Repeat the entries below exactly as they appear, with no pictures.
(Extracted entries)
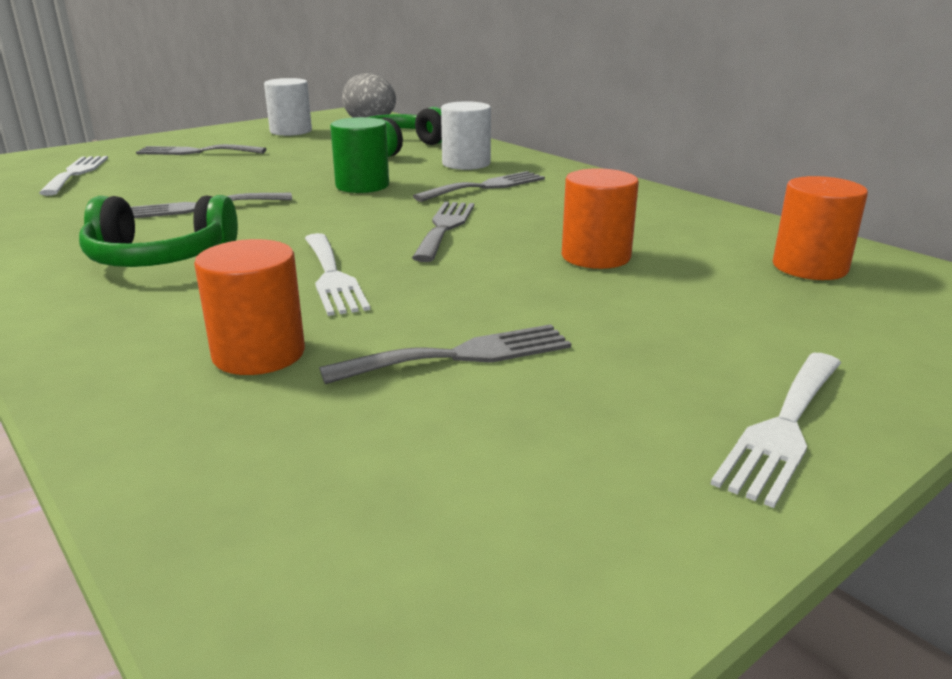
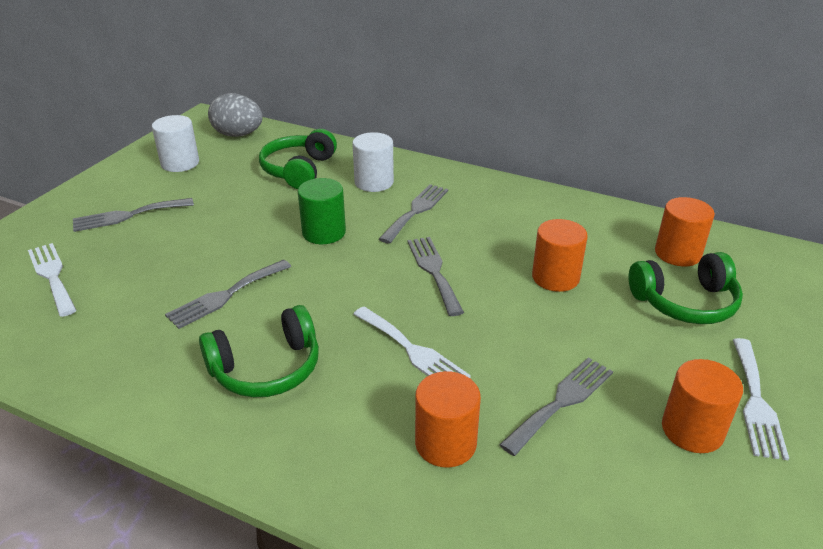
camera: 25 degrees left, 10 degrees up
(630, 429) = (692, 430): none -> orange cylinder
(770, 309) = (685, 303): none -> green headphones

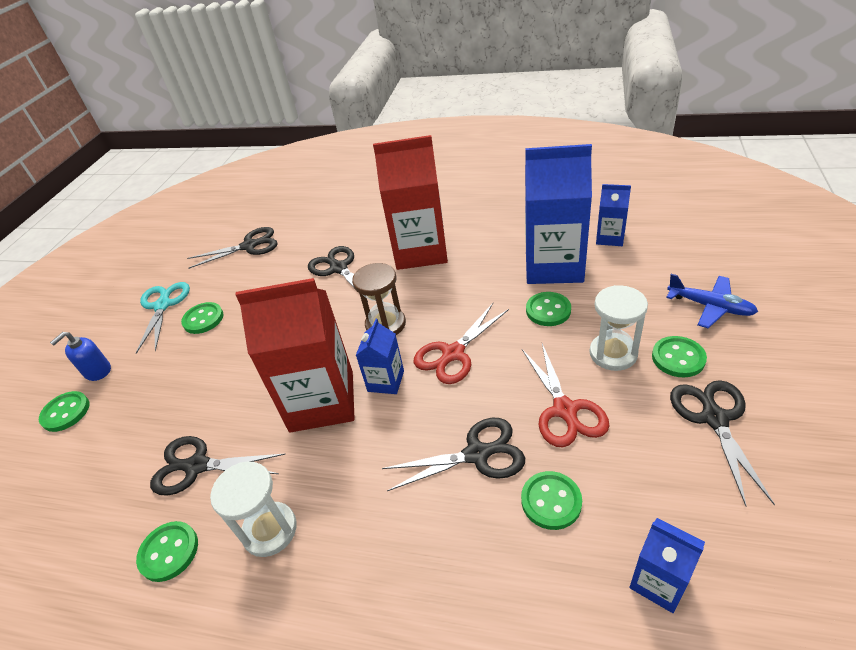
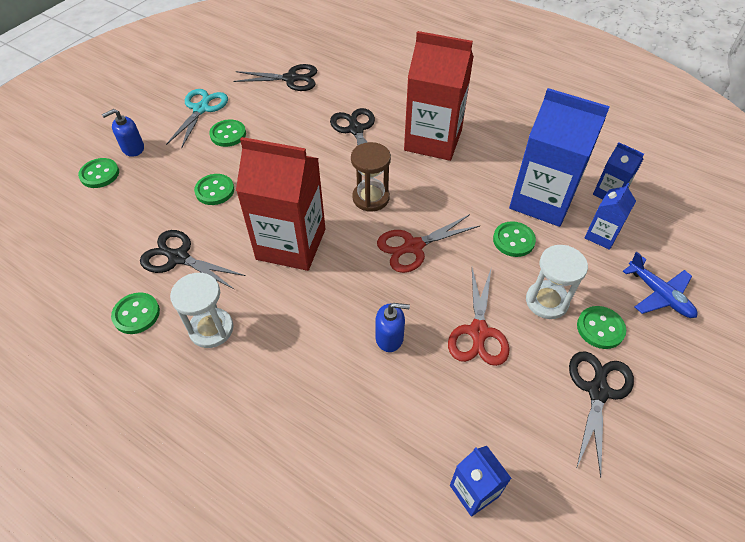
camera: 15 degrees right, 10 degrees up
(386, 381) = (348, 248): blue carton -> blue carton (601, 235)
(477, 454) = (389, 337): black scissors -> blue soap dispenser
(551, 501) = (427, 398): green button -> green button (215, 190)

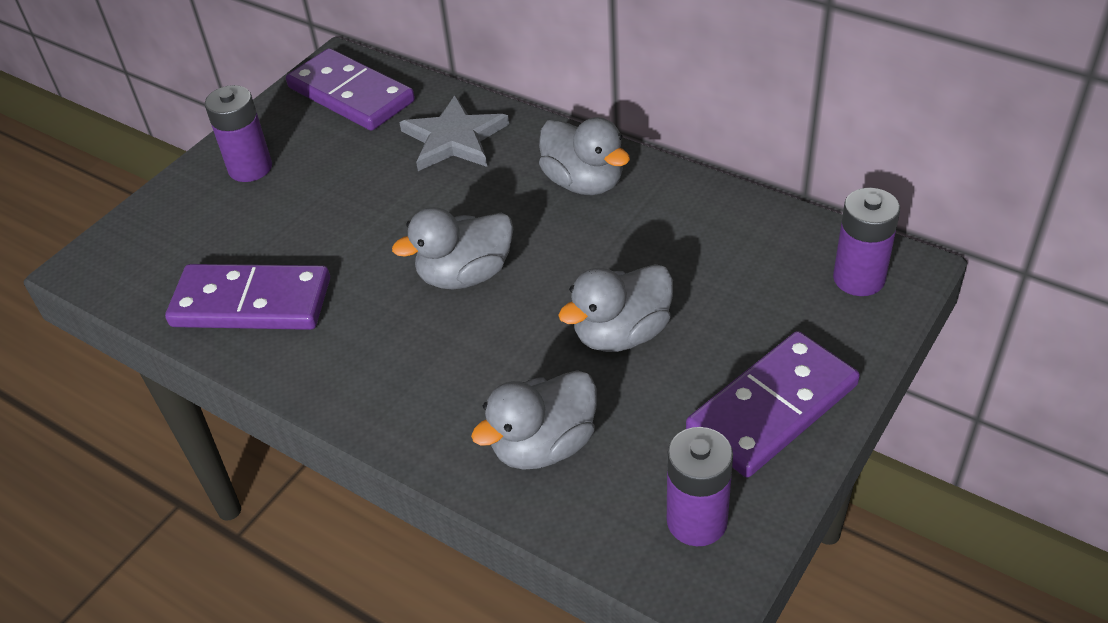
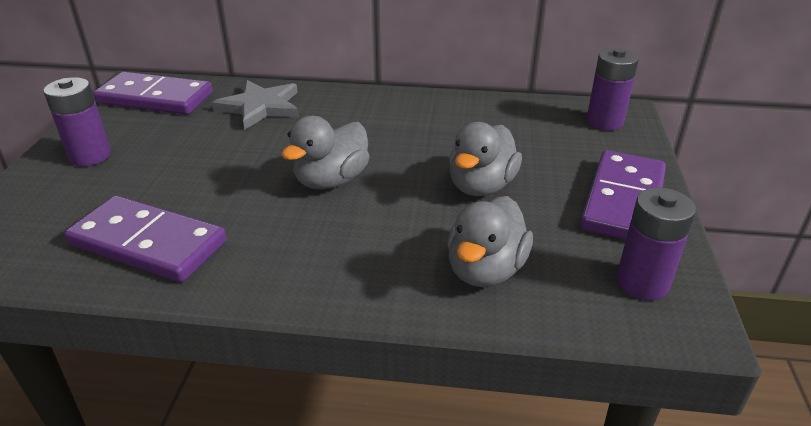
camera: 30 degrees left, 10 degrees down
(251, 303) = (148, 243): purple domino -> purple domino turned 45 degrees clockwise
(584, 182) = (379, 111): grey duck -> none

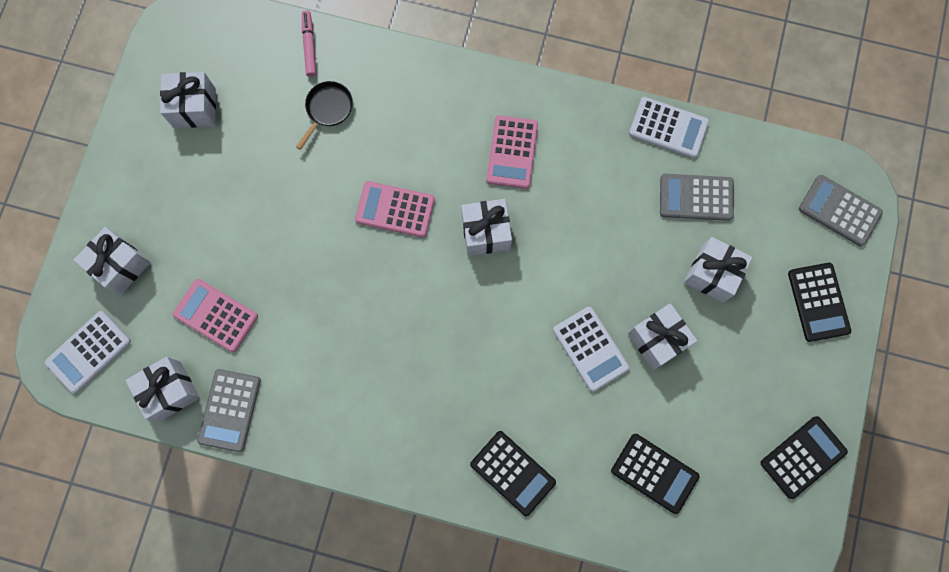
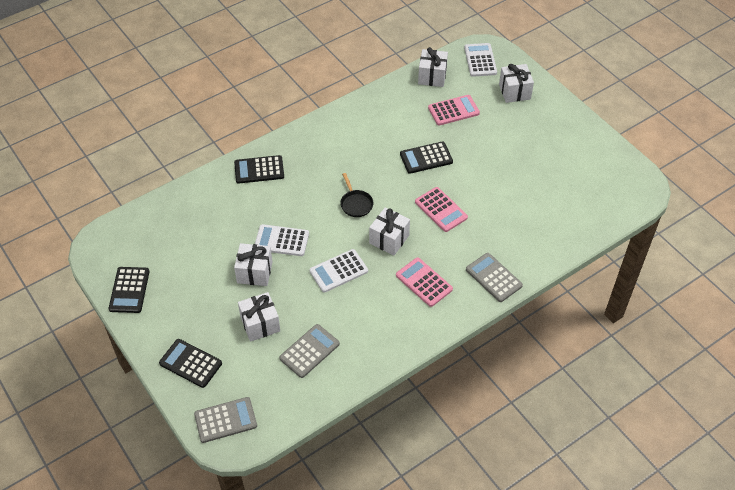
camera: 130 degrees right, 25 degrees down
(194, 108) = (581, 164): white gift -> none
(230, 410) = (401, 91): grey calculator -> grey calculator (493, 277)
(309, 46) = (577, 233): pink marker -> none
(328, 109) = (529, 217): black pan -> black pan (356, 204)
(395, 209) = (441, 210): pink calculator -> pink calculator turned 90 degrees clockwise
(654, 473) = (195, 223): black calculator -> black calculator (426, 158)
(668, 128) = (364, 370): white calculator -> white calculator (338, 271)

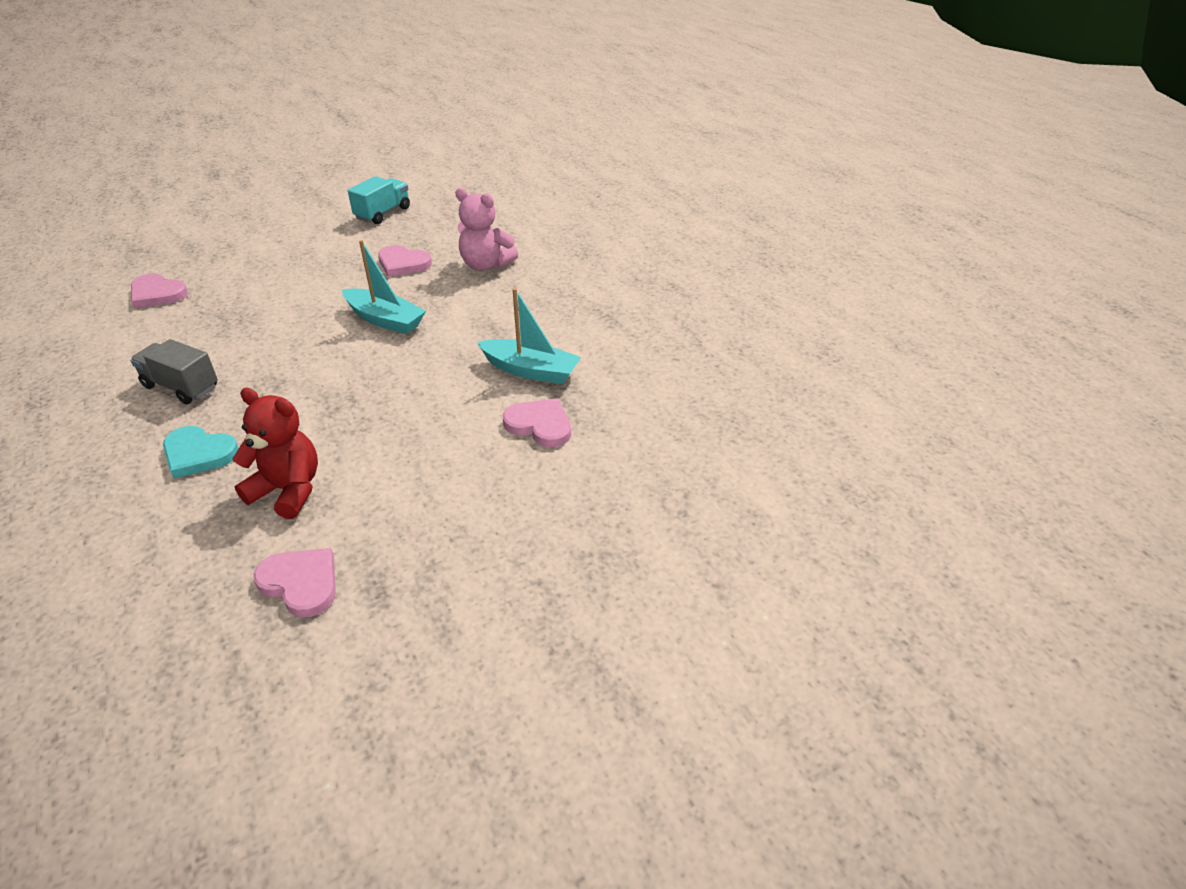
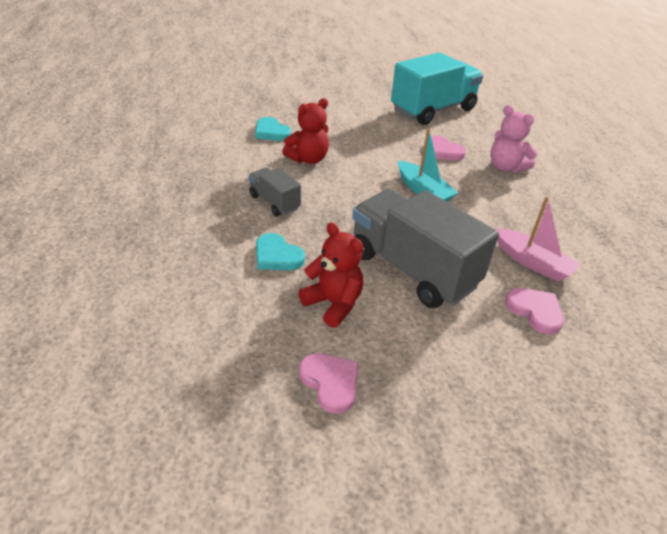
camera: 20 degrees right, 0 degrees up
(157, 294) = (271, 132): pink heart -> turquoise heart
(219, 317) = (308, 159): none -> red teddy bear
(383, 213) = (433, 110): turquoise truck -> turquoise truck, size x2.02
(385, 420) = (412, 269): none -> grey truck
(531, 370) = (532, 262): turquoise boat -> pink boat

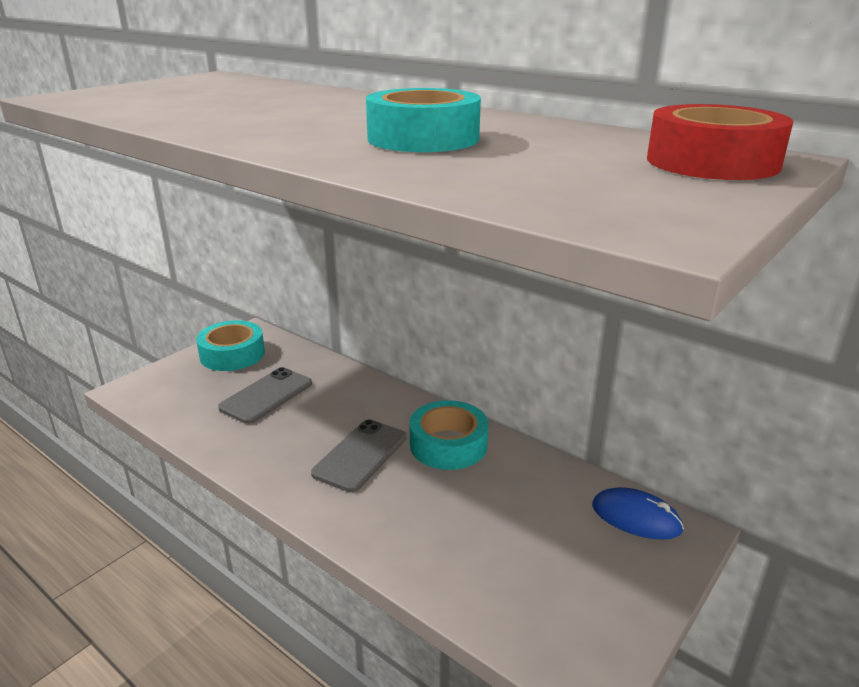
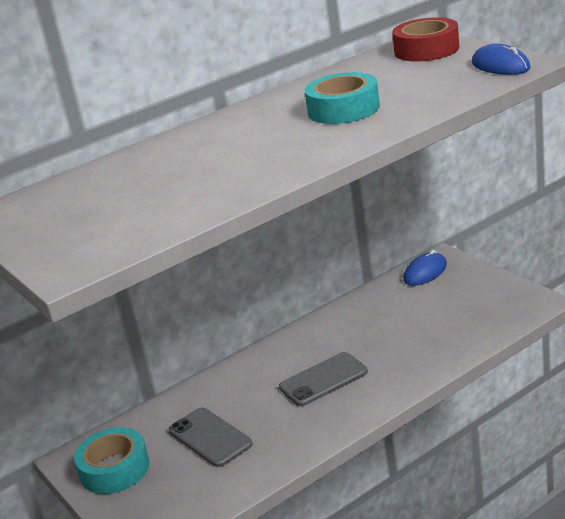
camera: 70 degrees left, 0 degrees up
(360, 455) = (323, 380): grey phone -> grey phone turned 75 degrees counterclockwise
(448, 444) = (325, 338): turquoise tape -> none
(638, 210) = (500, 66): none -> blue mouse

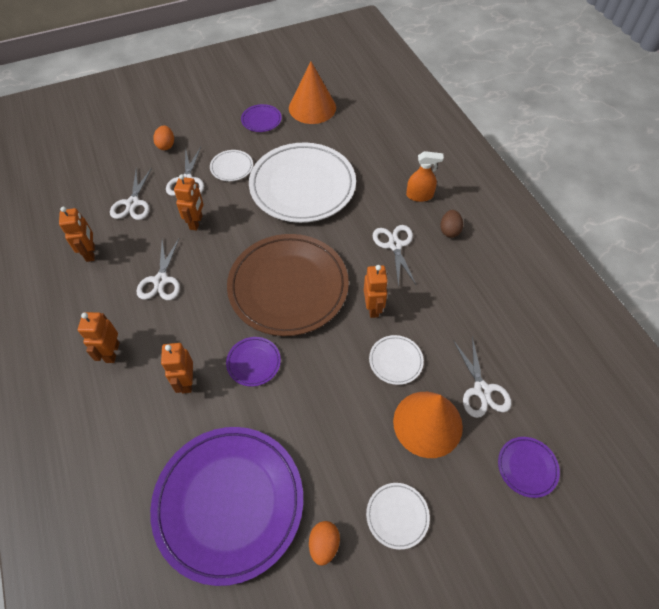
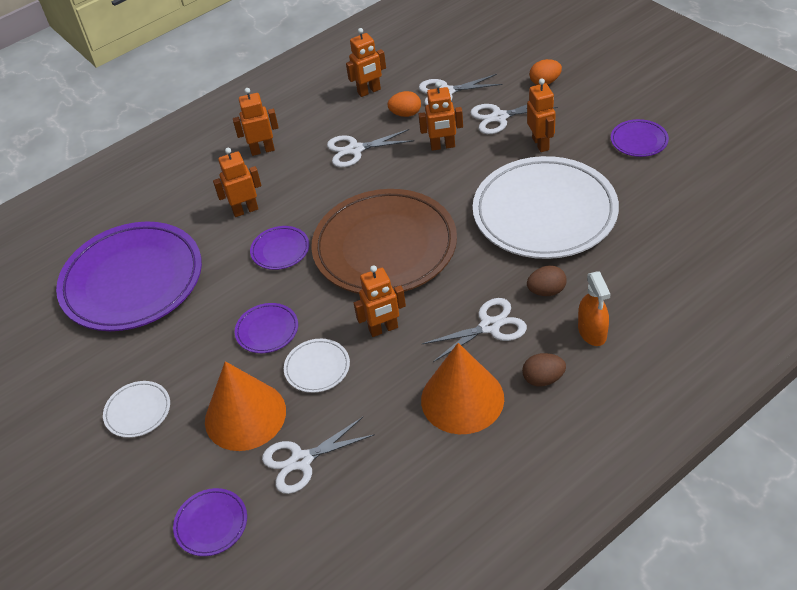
camera: 80 degrees right, 10 degrees down
(232, 167) = (541, 144): white plate -> orange robot
(312, 107) = (697, 178): orange cone -> orange cone (462, 399)
(324, 544) = (103, 360): orange egg -> orange egg (405, 114)
(342, 390) = (267, 330): none -> purple plate
(375, 207) = (546, 291): none -> brown egg

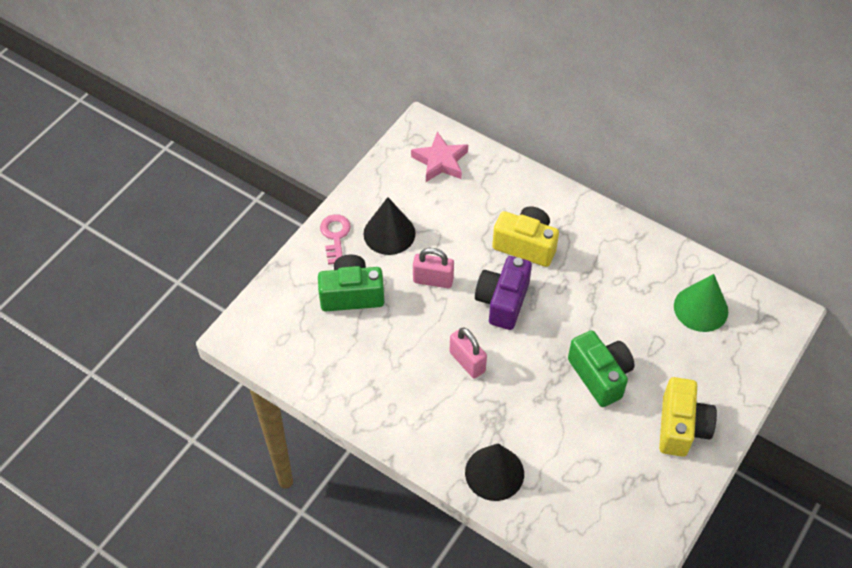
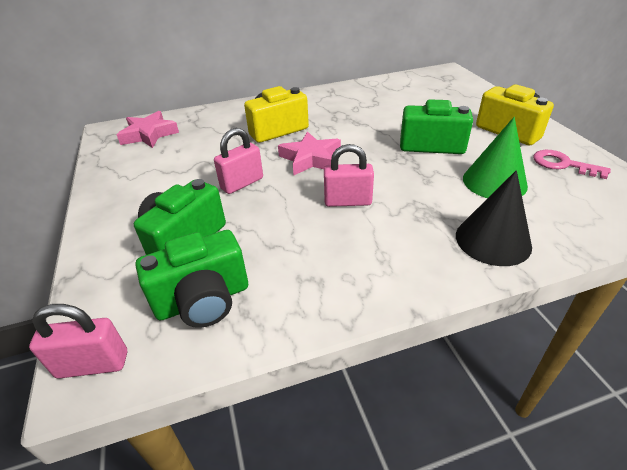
camera: 50 degrees left, 15 degrees down
(245, 332) = (93, 364): none -> pink padlock
(317, 346) = (203, 300): none -> green camera
(335, 236) = (110, 219): pink key -> pink key (563, 164)
(389, 233) = (162, 186): black cone -> none
(502, 301) = (310, 158): purple camera -> pink star
(701, 308) = (413, 91): green cone -> green cone (494, 182)

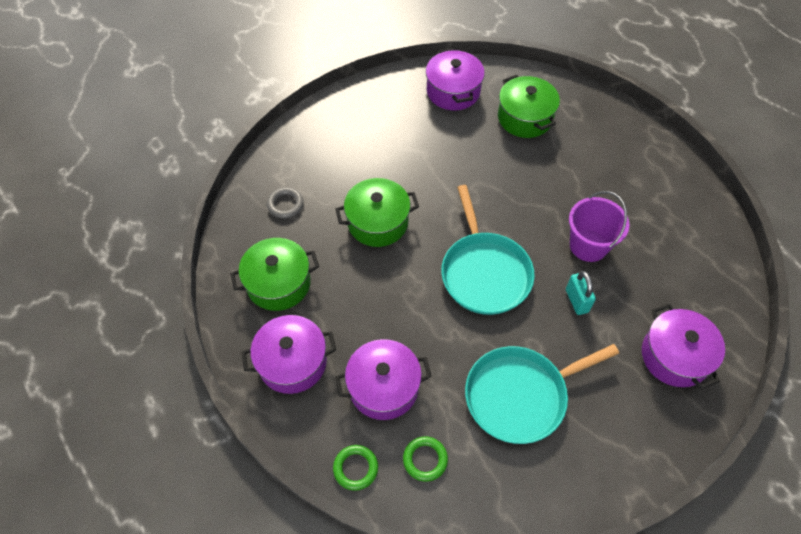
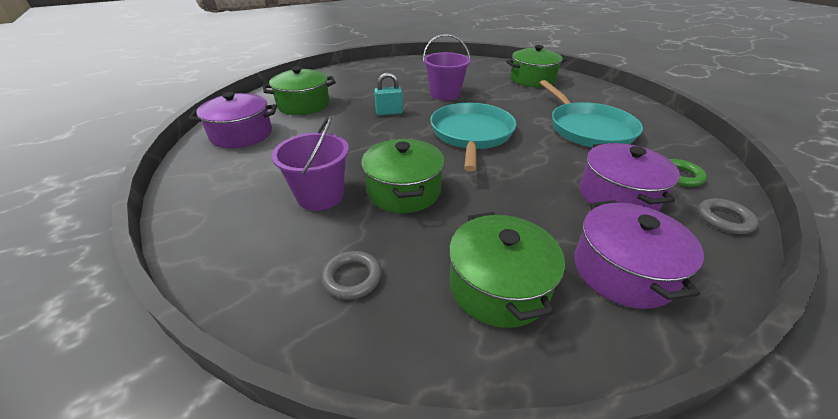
camera: 85 degrees left, 20 degrees down
(355, 468) = (724, 219): green ring -> grey ring
(367, 169) = (320, 196): none -> purple bucket
(484, 272) = (471, 134): turquoise pan -> turquoise pan turned 75 degrees counterclockwise
(576, 301) = (495, 102): turquoise padlock -> turquoise padlock (389, 112)
(674, 356) = (532, 79): purple pot -> green pot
(End Extracted entries)
▶ **Completed exercise**:
camera: 25 degrees left, 10 degrees up
(630, 429) = (692, 430): none -> orange cylinder
(770, 309) = (685, 303): none -> green headphones

camera: 15 degrees right, 10 degrees up
(386, 381) = (348, 248): blue carton -> blue carton (601, 235)
(477, 454) = (389, 337): black scissors -> blue soap dispenser
(551, 501) = (427, 398): green button -> green button (215, 190)

camera: 30 degrees left, 10 degrees down
(251, 303) = (148, 243): purple domino -> purple domino turned 45 degrees clockwise
(584, 182) = (379, 111): grey duck -> none

camera: 130 degrees right, 25 degrees down
(194, 108) = (581, 164): white gift -> none
(230, 410) = (401, 91): grey calculator -> grey calculator (493, 277)
(309, 46) = (577, 233): pink marker -> none
(328, 109) = (529, 217): black pan -> black pan (356, 204)
(395, 209) = (441, 210): pink calculator -> pink calculator turned 90 degrees clockwise
(654, 473) = (195, 223): black calculator -> black calculator (426, 158)
(668, 128) = (364, 370): white calculator -> white calculator (338, 271)

camera: 20 degrees right, 0 degrees up
(157, 294) = (271, 132): pink heart -> turquoise heart
(219, 317) = (308, 159): none -> red teddy bear
(383, 213) = (433, 110): turquoise truck -> turquoise truck, size x2.02
(385, 420) = (412, 269): none -> grey truck
(531, 370) = (532, 262): turquoise boat -> pink boat

camera: 70 degrees left, 0 degrees up
(360, 455) = (323, 380): grey phone -> grey phone turned 75 degrees counterclockwise
(448, 444) = (325, 338): turquoise tape -> none
(638, 210) = (500, 66): none -> blue mouse

camera: 80 degrees right, 10 degrees down
(232, 167) = (541, 144): white plate -> orange robot
(312, 107) = (697, 178): orange cone -> orange cone (462, 399)
(324, 544) = (103, 360): orange egg -> orange egg (405, 114)
(342, 390) = (267, 330): none -> purple plate
(375, 207) = (546, 291): none -> brown egg

camera: 50 degrees left, 15 degrees down
(245, 332) = (93, 364): none -> pink padlock
(317, 346) = (203, 300): none -> green camera
(335, 236) = (110, 219): pink key -> pink key (563, 164)
(389, 233) = (162, 186): black cone -> none
(502, 301) = (310, 158): purple camera -> pink star
(701, 308) = (413, 91): green cone -> green cone (494, 182)

camera: 85 degrees left, 20 degrees down
(355, 468) = (724, 219): green ring -> grey ring
(367, 169) = (320, 196): none -> purple bucket
(484, 272) = (471, 134): turquoise pan -> turquoise pan turned 75 degrees counterclockwise
(576, 301) = (495, 102): turquoise padlock -> turquoise padlock (389, 112)
(674, 356) = (532, 79): purple pot -> green pot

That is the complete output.